THE DATA
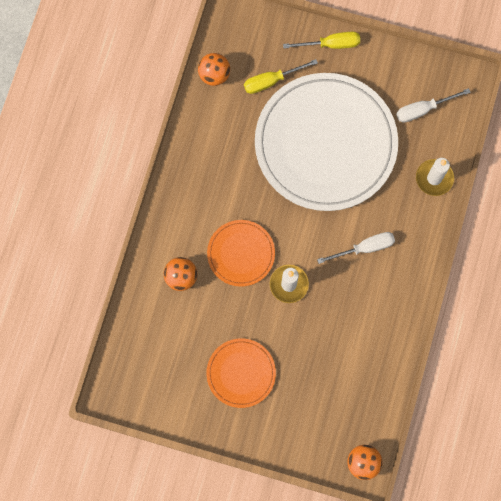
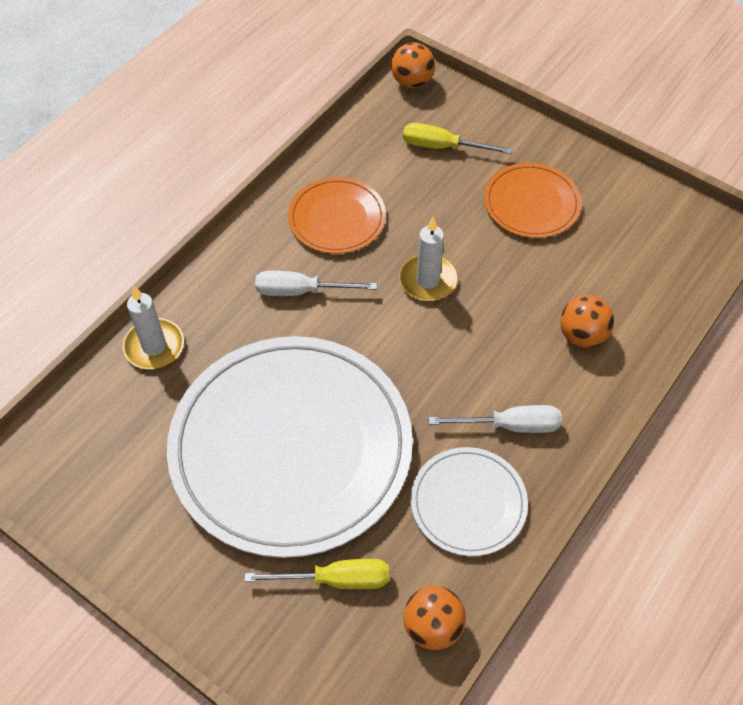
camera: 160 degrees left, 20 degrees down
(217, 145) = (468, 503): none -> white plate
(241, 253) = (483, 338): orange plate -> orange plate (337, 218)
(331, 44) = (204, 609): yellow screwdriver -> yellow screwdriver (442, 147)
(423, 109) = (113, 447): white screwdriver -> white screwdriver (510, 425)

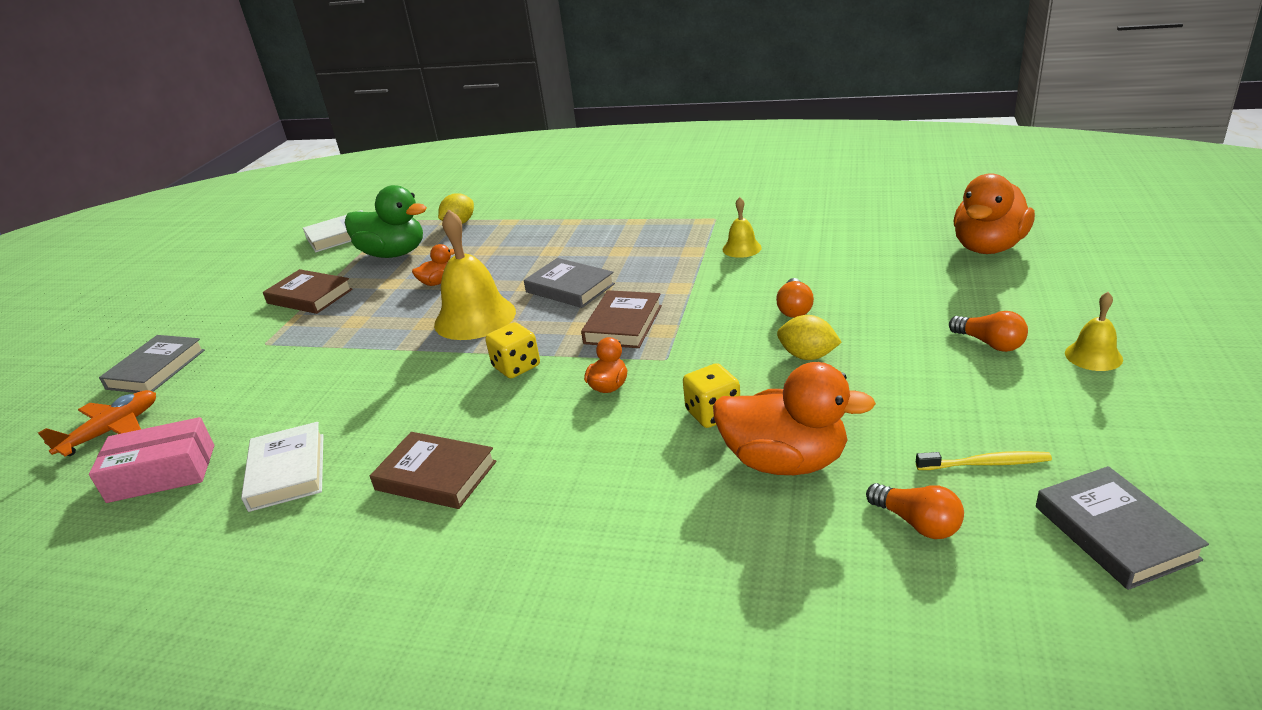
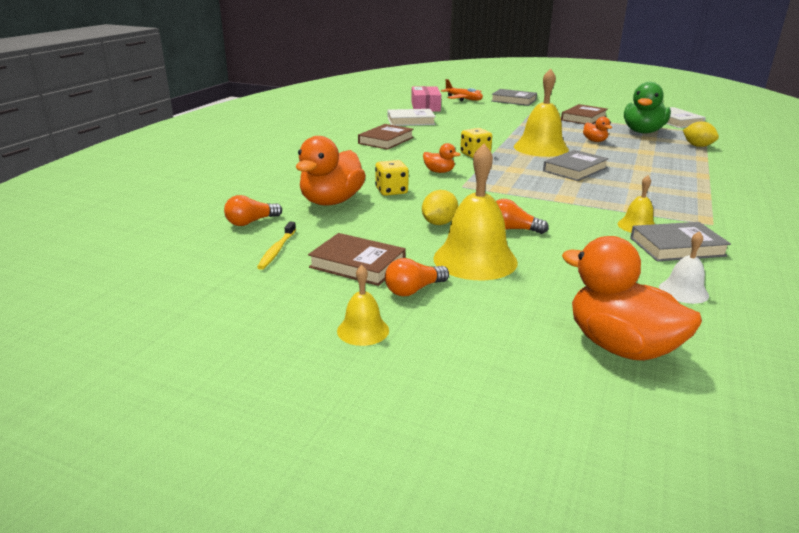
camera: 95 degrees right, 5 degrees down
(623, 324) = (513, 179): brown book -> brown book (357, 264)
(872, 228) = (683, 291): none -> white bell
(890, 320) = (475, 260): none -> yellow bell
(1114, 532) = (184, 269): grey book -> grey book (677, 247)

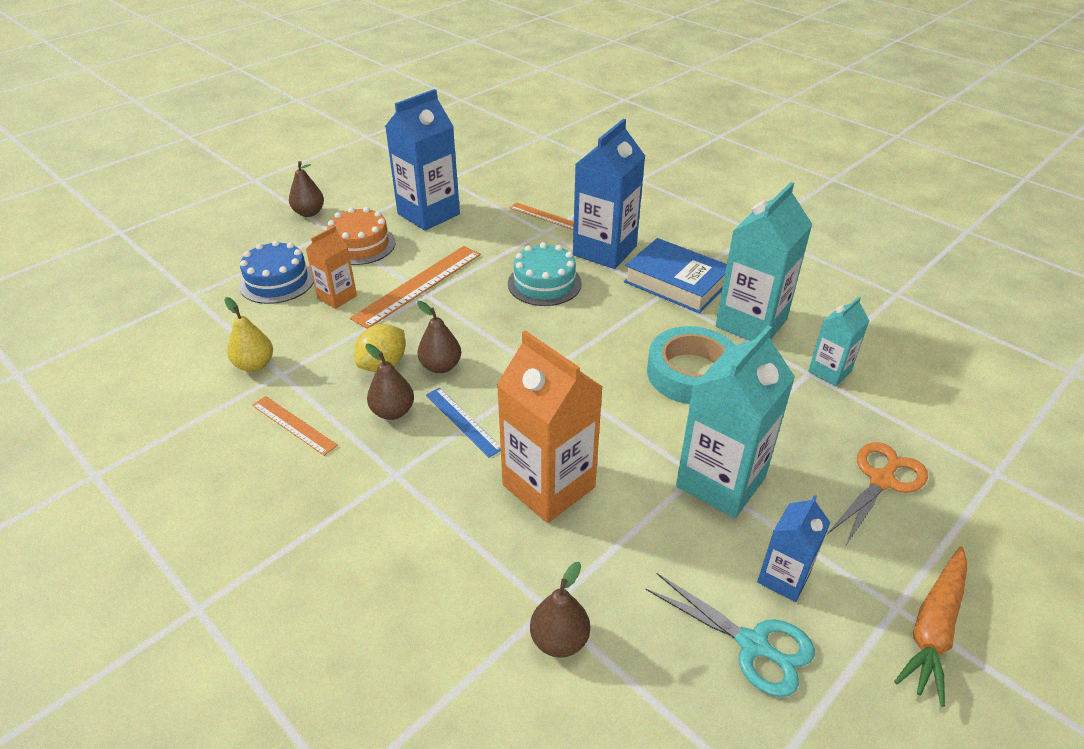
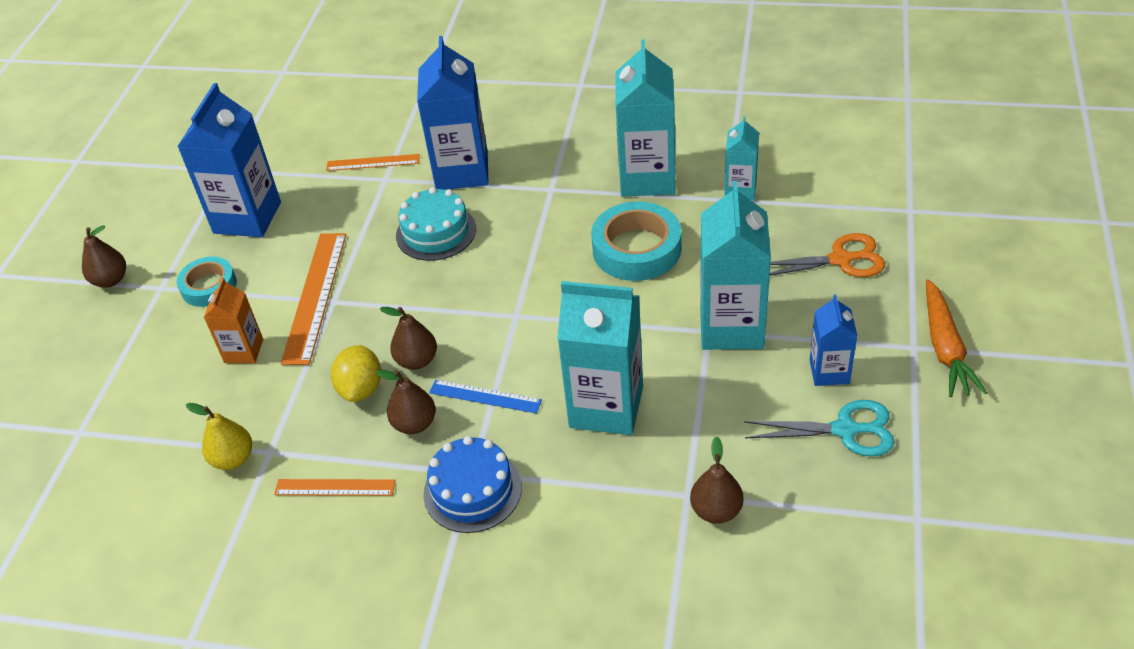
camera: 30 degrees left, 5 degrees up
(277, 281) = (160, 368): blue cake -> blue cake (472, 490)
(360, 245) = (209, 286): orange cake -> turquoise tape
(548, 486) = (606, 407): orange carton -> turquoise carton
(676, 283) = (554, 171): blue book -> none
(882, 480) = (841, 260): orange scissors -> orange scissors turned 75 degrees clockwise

...

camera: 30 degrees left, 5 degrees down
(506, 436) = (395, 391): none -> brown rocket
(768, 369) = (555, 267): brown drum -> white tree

EXERCISE PROMPT
All that belongs in your answer is the stretch of entries above from the line with "(548, 486) = (606, 407): orange" through the line with "(882, 480) = (841, 260): orange", printed exactly.

ANSWER SECTION
(548, 486) = (606, 407): orange carton -> turquoise carton
(676, 283) = (554, 171): blue book -> none
(882, 480) = (841, 260): orange scissors -> orange scissors turned 75 degrees clockwise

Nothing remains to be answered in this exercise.